** PROBLEM STATEMENT **
Repeat exactly the lines that run from the one containing "none -> green brick D2 level 2" to the end of the data, and leave out all others.
SOURCE DATA Block Start
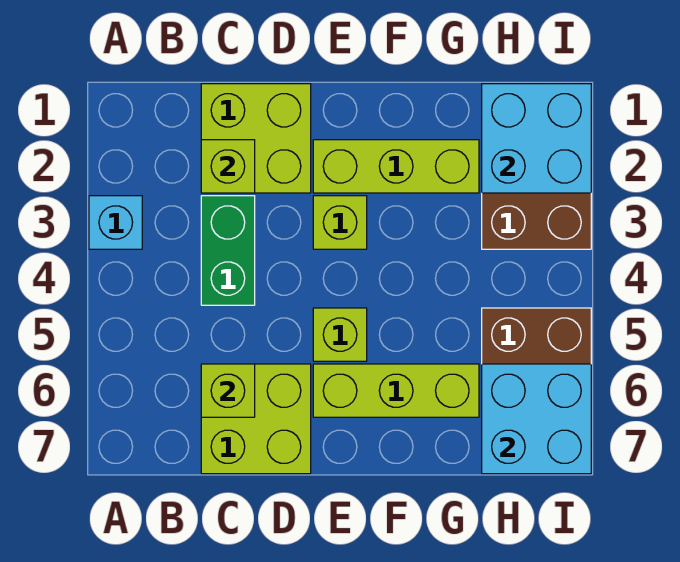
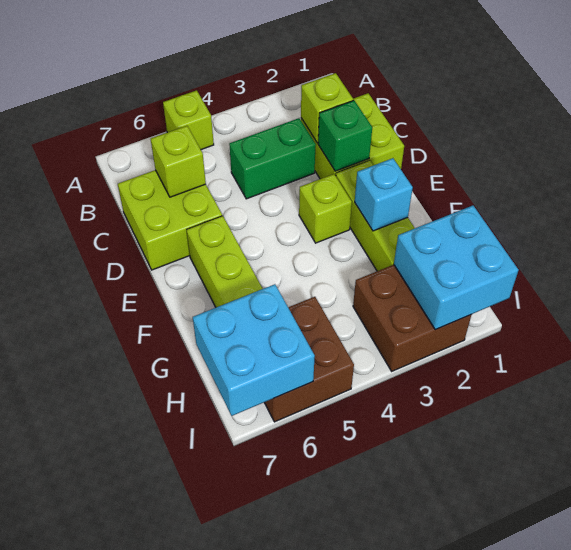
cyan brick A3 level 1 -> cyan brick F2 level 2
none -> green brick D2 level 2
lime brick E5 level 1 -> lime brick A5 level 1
SOURCE DATA Block End
** THE ANSWER **
none -> green brick D2 level 2
lime brick E5 level 1 -> lime brick A5 level 1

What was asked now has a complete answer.